Work instruction
Copy out, word for word, the lines from the one containing "This screenshot has height=540, width=960. Identify" through the end of the lines below, including both ends. Leave the pictures out.
-- Given information follows --
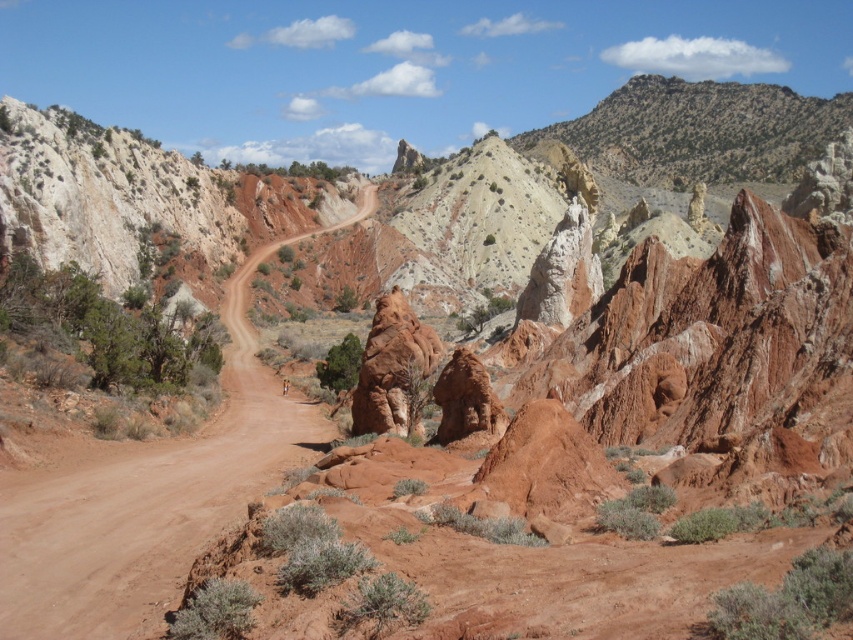
You are driving a truck that needs to navigate around the dusty dirt road at center and the rustic sandstone rock at center. Which object is positioned lower in the scene?

The dusty dirt road at center is positioned below rustic sandstone rock at center, so it is lower in the scene.

You are standing at the starting point of the desert road and want to reach a hidden oasis. There are two landmarks marked as point coordinates in the scene. Which point is closer to you, point [233,289] or point [370,372]?

Point [233,289] is closer to you because it is further to the viewer than point [370,372], meaning it is nearer in the scene.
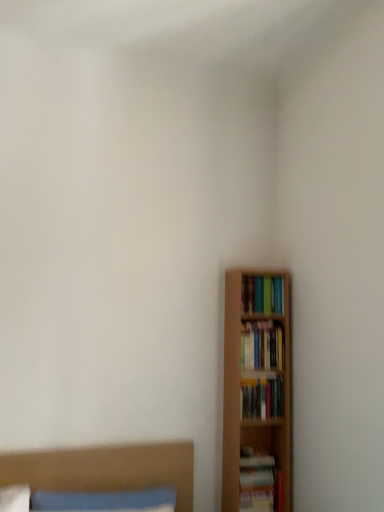
Measure the distance between wooden bed at lower left and camera.

wooden bed at lower left is 2.00 meters from camera.

Where is `wooden bed at lower left`? Image resolution: width=384 pixels, height=512 pixels. wooden bed at lower left is located at coordinates (106, 469).

Identify the location of hardcover books at right, acting as the second book starting from the bottom. (262, 398).

Locate an element on the screen. This screenshot has width=384, height=512. hardcover books at right, which is the 2th book in top-to-bottom order is located at coordinates (262, 346).

What do you see at coordinates (262, 346) in the screenshot?
I see `hardcover books at right, placed as the third book when sorted from bottom to top` at bounding box center [262, 346].

Locate an element on the screen. hardcover book at lower right, the 4th book from the top is located at coordinates (260, 482).

Is matte green book at right, placed as the 1th book when sorted from top to bottom, spatially inside wooden bed at lower left, or outside of it?

matte green book at right, placed as the 1th book when sorted from top to bottom, cannot be found inside wooden bed at lower left.

Looking at this image, which is more to the left, matte green book at right, placed as the 1th book when sorted from top to bottom, or wooden bed at lower left?

Positioned to the left is wooden bed at lower left.

Is matte green book at right, placed as the 1th book when sorted from top to bottom, oriented away from wooden bed at lower left?

No, wooden bed at lower left is not at the back of matte green book at right, placed as the 1th book when sorted from top to bottom.

Is matte green book at right, the fourth book when ordered from bottom to top, wider than wooden bed at lower left?

Incorrect, the width of matte green book at right, the fourth book when ordered from bottom to top, does not surpass that of wooden bed at lower left.

How much distance is there between hardcover books at right, acting as the second book starting from the bottom, and matte green book at right, placed as the 1th book when sorted from top to bottom?

hardcover books at right, acting as the second book starting from the bottom, and matte green book at right, placed as the 1th book when sorted from top to bottom, are 17.88 inches apart.

Does hardcover books at right, acting as the second book starting from the bottom, have a greater height compared to matte green book at right, placed as the 1th book when sorted from top to bottom?

Incorrect, the height of hardcover books at right, acting as the second book starting from the bottom, is not larger of that of matte green book at right, placed as the 1th book when sorted from top to bottom.

From a real-world perspective, between hardcover books at right, which ranks as the 3th book in top-to-bottom order, and matte green book at right, placed as the 1th book when sorted from top to bottom, who is vertically higher?

From a 3D spatial view, matte green book at right, placed as the 1th book when sorted from top to bottom, is above.

Between point (252, 406) and point (268, 311), which one is positioned in front?

The point (252, 406) is closer to the camera.

Is point (252, 279) positioned before point (275, 499)?

No, (252, 279) is behind (275, 499).

Which of these two, matte green book at right, placed as the 1th book when sorted from top to bottom, or hardcover book at lower right, arranged as the first book when ordered from the bottom, is smaller?

With smaller size is matte green book at right, placed as the 1th book when sorted from top to bottom.

Based on the photo, is matte green book at right, placed as the 1th book when sorted from top to bottom, outside of hardcover book at lower right, the 4th book from the top?

matte green book at right, placed as the 1th book when sorted from top to bottom, is positioned outside hardcover book at lower right, the 4th book from the top.

How distant is matte green book at right, placed as the 1th book when sorted from top to bottom, from hardcover book at lower right, the 4th book from the top?

matte green book at right, placed as the 1th book when sorted from top to bottom, and hardcover book at lower right, the 4th book from the top, are 88.54 centimeters apart from each other.

Considering the positions of point (242, 415) and point (178, 511), is point (242, 415) closer or farther from the camera than point (178, 511)?

Clearly, point (242, 415) is more distant from the camera than point (178, 511).

Locate an element on the screen. bed that is under the hardcover books at right, acting as the second book starting from the bottom (from a real-world perspective) is located at coordinates (106, 469).

Considering their positions, is hardcover books at right, which ranks as the 3th book in top-to-bottom order, located in front of or behind wooden bed at lower left?

In the image, hardcover books at right, which ranks as the 3th book in top-to-bottom order, appears behind wooden bed at lower left.

From the image's perspective, relative to wooden bed at lower left, is hardcover books at right, acting as the second book starting from the bottom, above or below?

Clearly, from the image's perspective, hardcover books at right, acting as the second book starting from the bottom, is above wooden bed at lower left.

From a real-world perspective, relative to hardcover books at right, which ranks as the 3th book in top-to-bottom order, is wooden bed at lower left vertically above or below?

In terms of real-world spatial position, wooden bed at lower left is below hardcover books at right, which ranks as the 3th book in top-to-bottom order.

Based on the photo, does wooden bed at lower left have a larger size compared to hardcover books at right, which ranks as the 3th book in top-to-bottom order?

Correct, wooden bed at lower left is larger in size than hardcover books at right, which ranks as the 3th book in top-to-bottom order.

Is hardcover books at right, which ranks as the 3th book in top-to-bottom order, located within wooden bed at lower left?

No, wooden bed at lower left does not contain hardcover books at right, which ranks as the 3th book in top-to-bottom order.

How distant is wooden bed at lower left from hardcover books at right, which ranks as the 3th book in top-to-bottom order?

The distance of wooden bed at lower left from hardcover books at right, which ranks as the 3th book in top-to-bottom order, is 24.46 inches.

From the image's perspective, which is above, matte green book at right, placed as the 1th book when sorted from top to bottom, or hardcover books at right, acting as the second book starting from the bottom?

matte green book at right, placed as the 1th book when sorted from top to bottom, is shown above in the image.

Which is more to the right, matte green book at right, placed as the 1th book when sorted from top to bottom, or hardcover books at right, acting as the second book starting from the bottom?

matte green book at right, placed as the 1th book when sorted from top to bottom.

Is matte green book at right, the fourth book when ordered from bottom to top, thinner than hardcover books at right, acting as the second book starting from the bottom?

No, matte green book at right, the fourth book when ordered from bottom to top, is not thinner than hardcover books at right, acting as the second book starting from the bottom.

Which of these two, matte green book at right, the fourth book when ordered from bottom to top, or hardcover books at right, which ranks as the 3th book in top-to-bottom order, stands taller?

matte green book at right, the fourth book when ordered from bottom to top, is taller.

Considering the sizes of hardcover book at lower right, the 4th book from the top, and matte green book at right, placed as the 1th book when sorted from top to bottom, in the image, is hardcover book at lower right, the 4th book from the top, taller or shorter than matte green book at right, placed as the 1th book when sorted from top to bottom,?

In the image, hardcover book at lower right, the 4th book from the top, appears to be taller than matte green book at right, placed as the 1th book when sorted from top to bottom.

Considering the sizes of objects hardcover book at lower right, the 4th book from the top, and matte green book at right, the fourth book when ordered from bottom to top, in the image provided, who is bigger, hardcover book at lower right, the 4th book from the top, or matte green book at right, the fourth book when ordered from bottom to top,?

With larger size is hardcover book at lower right, the 4th book from the top.

Would you say hardcover book at lower right, arranged as the first book when ordered from the bottom, is to the left or to the right of matte green book at right, placed as the 1th book when sorted from top to bottom, in the picture?

Based on their positions, hardcover book at lower right, arranged as the first book when ordered from the bottom, is located to the left of matte green book at right, placed as the 1th book when sorted from top to bottom.

Is hardcover book at lower right, the 4th book from the top, directly adjacent to matte green book at right, placed as the 1th book when sorted from top to bottom?

There is a gap between hardcover book at lower right, the 4th book from the top, and matte green book at right, placed as the 1th book when sorted from top to bottom.

The image size is (384, 512). Identify the location of the 4th book counting from the right side of the wooden bed at lower left. (262, 294).

From the image's perspective, starting from the hardcover books at right, acting as the second book starting from the bottom, which book is the 2nd one above? Please provide its 2D coordinates.

[(262, 294)]

Considering their positions, is hardcover books at right, placed as the third book when sorted from bottom to top, positioned closer to hardcover books at right, which ranks as the 3th book in top-to-bottom order, than hardcover book at lower right, the 4th book from the top?

hardcover books at right, placed as the third book when sorted from bottom to top, lies closer to hardcover books at right, which ranks as the 3th book in top-to-bottom order, than the other object.

Based on their spatial positions, is hardcover books at right, acting as the second book starting from the bottom, or hardcover books at right, placed as the third book when sorted from bottom to top, closer to matte green book at right, the fourth book when ordered from bottom to top?

hardcover books at right, placed as the third book when sorted from bottom to top, lies closer to matte green book at right, the fourth book when ordered from bottom to top, than the other object.

From the image, which object appears to be nearer to hardcover book at lower right, the 4th book from the top, hardcover books at right, acting as the second book starting from the bottom, or matte green book at right, placed as the 1th book when sorted from top to bottom?

Based on the image, hardcover books at right, acting as the second book starting from the bottom, appears to be nearer to hardcover book at lower right, the 4th book from the top.

When comparing their distances from hardcover books at right, acting as the second book starting from the bottom, does matte green book at right, the fourth book when ordered from bottom to top, or hardcover book at lower right, the 4th book from the top, seem further?

Based on the image, matte green book at right, the fourth book when ordered from bottom to top, appears to be further to hardcover books at right, acting as the second book starting from the bottom.

Looking at the image, which one is located closer to hardcover book at lower right, arranged as the first book when ordered from the bottom, hardcover books at right, which ranks as the 3th book in top-to-bottom order, or hardcover books at right, placed as the third book when sorted from bottom to top?

The object closer to hardcover book at lower right, arranged as the first book when ordered from the bottom, is hardcover books at right, which ranks as the 3th book in top-to-bottom order.

Considering their positions, is wooden bed at lower left positioned further to hardcover book at lower right, the 4th book from the top, than hardcover books at right, placed as the third book when sorted from bottom to top?

hardcover books at right, placed as the third book when sorted from bottom to top, is further to hardcover book at lower right, the 4th book from the top.

Based on the photo, considering their positions, is wooden bed at lower left positioned closer to hardcover books at right, which ranks as the 3th book in top-to-bottom order, than hardcover books at right, which is the 2th book in top-to-bottom order?

hardcover books at right, which is the 2th book in top-to-bottom order, is positioned closer to the anchor hardcover books at right, which ranks as the 3th book in top-to-bottom order.

Estimate the real-world distances between objects in this image. Which object is further from matte green book at right, placed as the 1th book when sorted from top to bottom, hardcover books at right, placed as the third book when sorted from bottom to top, or wooden bed at lower left?

Based on the image, wooden bed at lower left appears to be further to matte green book at right, placed as the 1th book when sorted from top to bottom.

Identify the location of book between hardcover books at right, which is the 2th book in top-to-bottom order, and hardcover book at lower right, arranged as the first book when ordered from the bottom, in the vertical direction. The height and width of the screenshot is (512, 384). (262, 398).

This screenshot has width=384, height=512. In order to click on book that lies between matte green book at right, the fourth book when ordered from bottom to top, and hardcover books at right, acting as the second book starting from the bottom, from top to bottom in this screenshot , I will do `click(262, 346)`.

Identify the location of bed between matte green book at right, the fourth book when ordered from bottom to top, and hardcover book at lower right, the 4th book from the top, in the vertical direction. (106, 469).

At what (x,y) coordinates should I click in order to perform the action: click on book between wooden bed at lower left and hardcover books at right, which ranks as the 3th book in top-to-bottom order, from front to back. Please return your answer as a coordinate pair (x, y). Image resolution: width=384 pixels, height=512 pixels. Looking at the image, I should click on (260, 482).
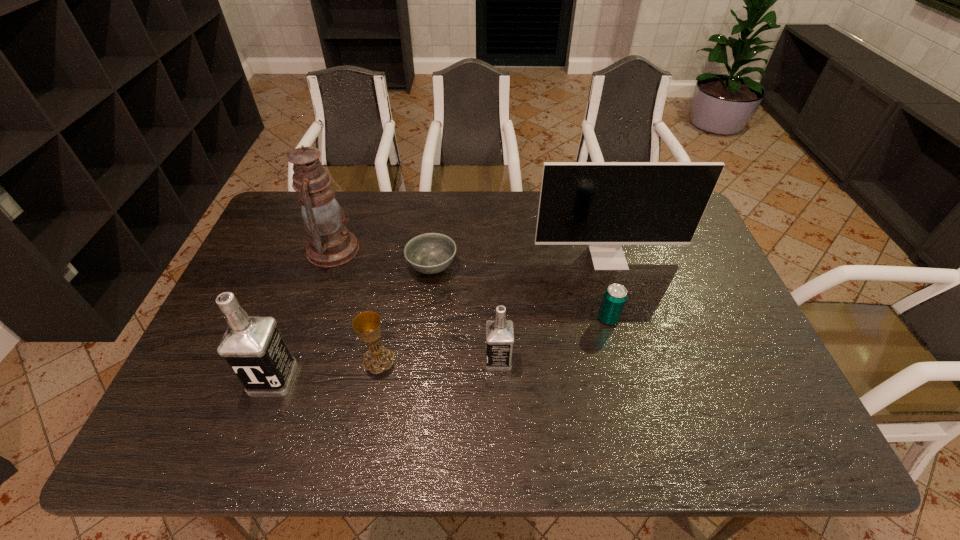
This screenshot has height=540, width=960. I want to click on free space between the shorter vodka and the monitor, so click(553, 309).

I want to click on vacant point located between the shorter vodka and the bowl, so click(x=465, y=313).

The height and width of the screenshot is (540, 960). Find the location of `vacant area that lies between the fifth tallest object and the left vodka`. vacant area that lies between the fifth tallest object and the left vodka is located at coordinates (326, 369).

Select which object appears as the third closest to the oil lamp. Please provide its 2D coordinates. Your answer should be formatted as a tuple, i.e. [(x, y)], where the tuple contains the x and y coordinates of a point satisfying the conditions above.

[(253, 347)]

Identify which object is the fifth nearest to the shortest object. Please provide its 2D coordinates. Your answer should be formatted as a tuple, i.e. [(x, y)], where the tuple contains the x and y coordinates of a point satisfying the conditions above.

[(253, 347)]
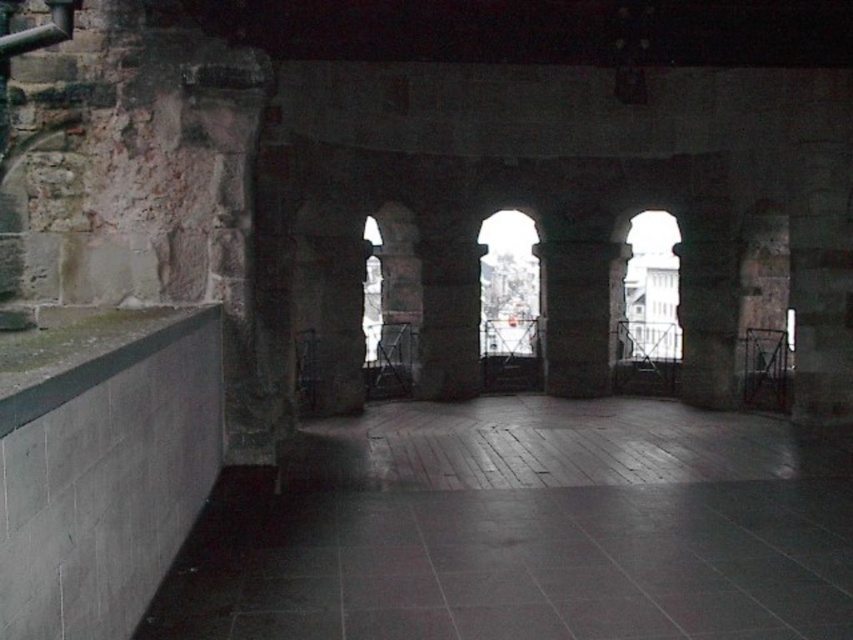
Question: Does dark gray tile floor at lower left have a lesser width compared to smooth stone pillar at center?

Choices:
 (A) no
 (B) yes

Answer: (A)

Question: Is dark gray tile floor at lower left wider than smooth stone pillar at center?

Choices:
 (A) yes
 (B) no

Answer: (A)

Question: Which object is closer to the camera taking this photo?

Choices:
 (A) dark gray tile floor at lower left
 (B) smooth stone pillar at center

Answer: (A)

Question: Can you confirm if dark gray tile floor at lower left is positioned to the left of smooth stone pillar at center?

Choices:
 (A) no
 (B) yes

Answer: (B)

Question: Among these points, which one is nearest to the camera?

Choices:
 (A) (254, 477)
 (B) (570, 392)
 (C) (86, 321)

Answer: (C)

Question: Which point is closer to the camera?

Choices:
 (A) smooth concrete ledge at left
 (B) dark gray tile floor at lower left

Answer: (A)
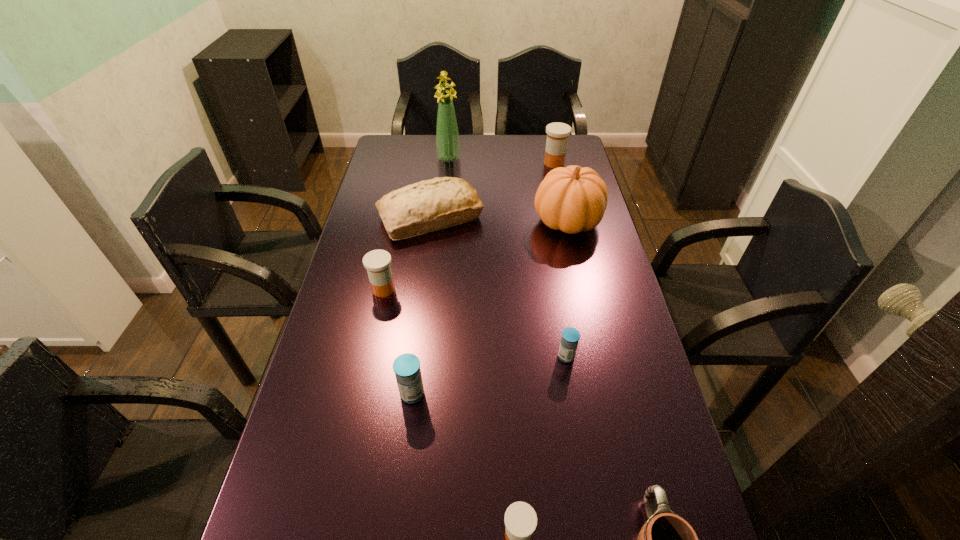
Locate an element on the screen. This screenshot has width=960, height=540. vacant point located on the back of the bigger blue medicine is located at coordinates (420, 336).

At what (x,y) coordinates should I click in order to perform the action: click on free space located 0.080m on the left of the smaller blue medicine. Please return your answer as a coordinate pair (x, y). The width and height of the screenshot is (960, 540). Looking at the image, I should click on (525, 356).

At what (x,y) coordinates should I click in order to perform the action: click on bouquet that is at the far edge. Please return your answer as a coordinate pair (x, y). Image resolution: width=960 pixels, height=540 pixels. Looking at the image, I should click on (447, 135).

Locate an element on the screen. The height and width of the screenshot is (540, 960). medicine at the far edge is located at coordinates (557, 133).

Find the location of a particular element. Image resolution: width=960 pixels, height=540 pixels. bread present at the left edge is located at coordinates (429, 205).

I want to click on medicine that is at the left edge, so click(x=377, y=262).

Locate an element on the screen. This screenshot has width=960, height=540. pumpkin positioned at the right edge is located at coordinates (572, 199).

Find the location of a particular element. The image size is (960, 540). medicine that is at the right edge is located at coordinates (557, 133).

You are a GUI agent. You are given a task and a screenshot of the screen. Output one action in this format:
    pyautogui.click(x=<x>, y=<y>)
    Task: Click on the object present at the far right corner
    This screenshot has width=960, height=540.
    Given the screenshot: What is the action you would take?
    pyautogui.click(x=557, y=133)

In the image, there is a desktop. Where is `vacant space at the far edge`? The image size is (960, 540). vacant space at the far edge is located at coordinates (508, 161).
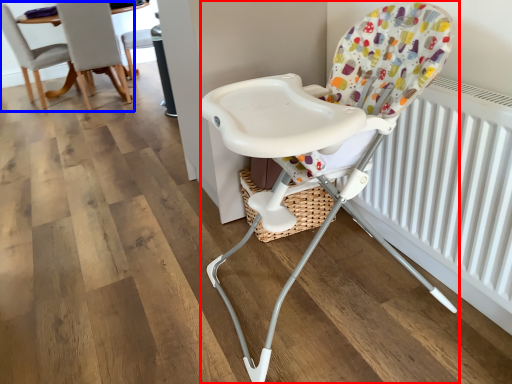
Question: Among these objects, which one is nearest to the camera, chair (highlighted by a red box) or chair (highlighted by a blue box)?

Choices:
 (A) chair
 (B) chair

Answer: (A)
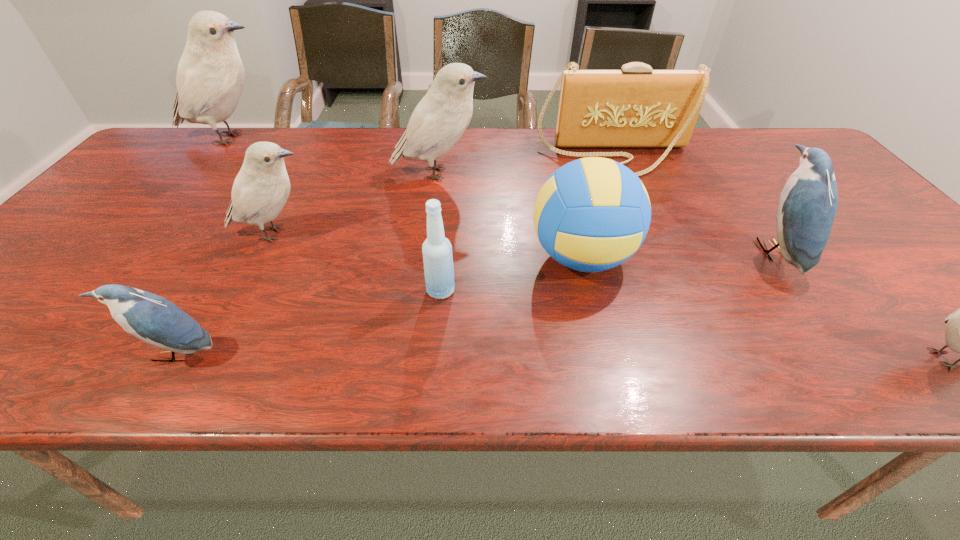
Identify the location of vacant area at the far right corner. (796, 164).

The image size is (960, 540). I want to click on vacant space in between the second object from right to left and the bottle, so click(607, 271).

Image resolution: width=960 pixels, height=540 pixels. I want to click on free space between the bottle and the third biggest white bird, so click(358, 262).

Find the location of `empty location between the blue volleyball and the second tallest object`. empty location between the blue volleyball and the second tallest object is located at coordinates (510, 215).

The image size is (960, 540). Identify the location of vacant space that is in between the bottle and the bigger blue bird. (607, 271).

Identify the location of vacant space that's between the left blue bird and the tallest object. Image resolution: width=960 pixels, height=540 pixels. (203, 246).

The image size is (960, 540). In order to click on empty location between the volleyball and the second bird from right to left in this screenshot , I will do `click(678, 254)`.

Find the location of `empty location between the handbag and the left blue bird`. empty location between the handbag and the left blue bird is located at coordinates (395, 255).

This screenshot has height=540, width=960. Identify the location of vacant area that lies between the bottle and the third farthest white bird. (358, 262).

Identify the location of vacant region between the nearer blue bird and the bottle. This screenshot has height=540, width=960. (307, 322).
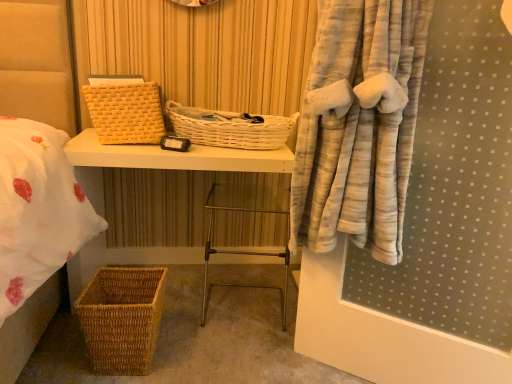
-- Given information concluded --
Result of this exercise
This screenshot has height=540, width=960. Identify the location of vacant area that lies between the bottle and the third farthest white bird. (358, 262).

Identify the location of vacant region between the nearer blue bird and the bottle. This screenshot has height=540, width=960. (307, 322).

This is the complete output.